Scene change data:
-- Opening Marker --
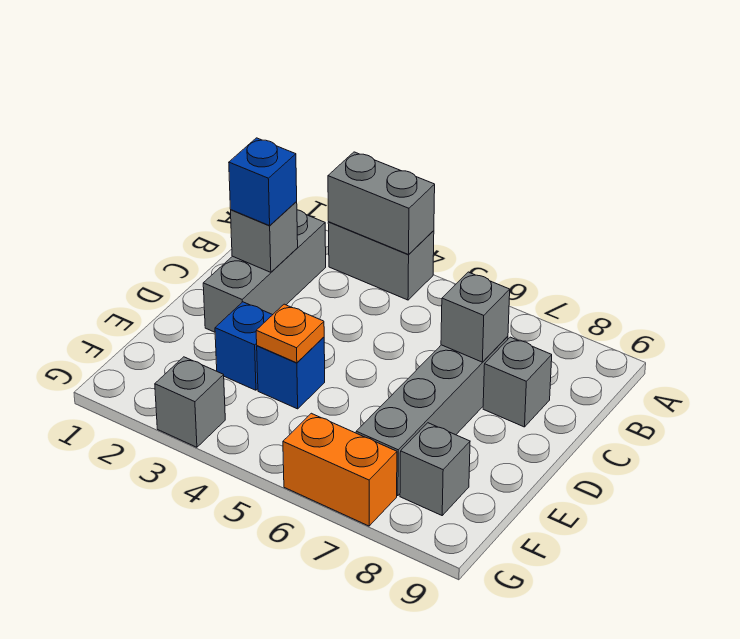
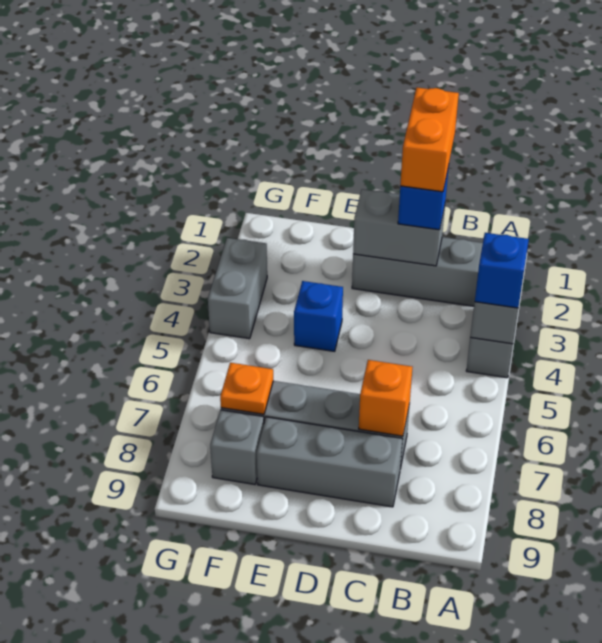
grey brick C2 level 2 -> grey brick C2:D2 level 2
grey brick C7 level 2 -> orange brick C7 level 2
grey brick C8 level 1 -> grey brick C8:E8 level 1
blue brick E3 level 1 -> blue brick A4 level 3
orange plate E4 level 2 -> orange plate F7 level 2
grey brick G3 level 1 -> grey brick G3:G4 level 1
orange brick G6:G7 level 1 -> orange brick C1:C2 level 4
-- Closing Marker --
Action item: Every line above that holds the string "grey" should be copied into the answer.

Exercise output:
grey brick C2 level 2 -> grey brick C2:D2 level 2
grey brick C7 level 2 -> orange brick C7 level 2
grey brick C8 level 1 -> grey brick C8:E8 level 1
grey brick G3 level 1 -> grey brick G3:G4 level 1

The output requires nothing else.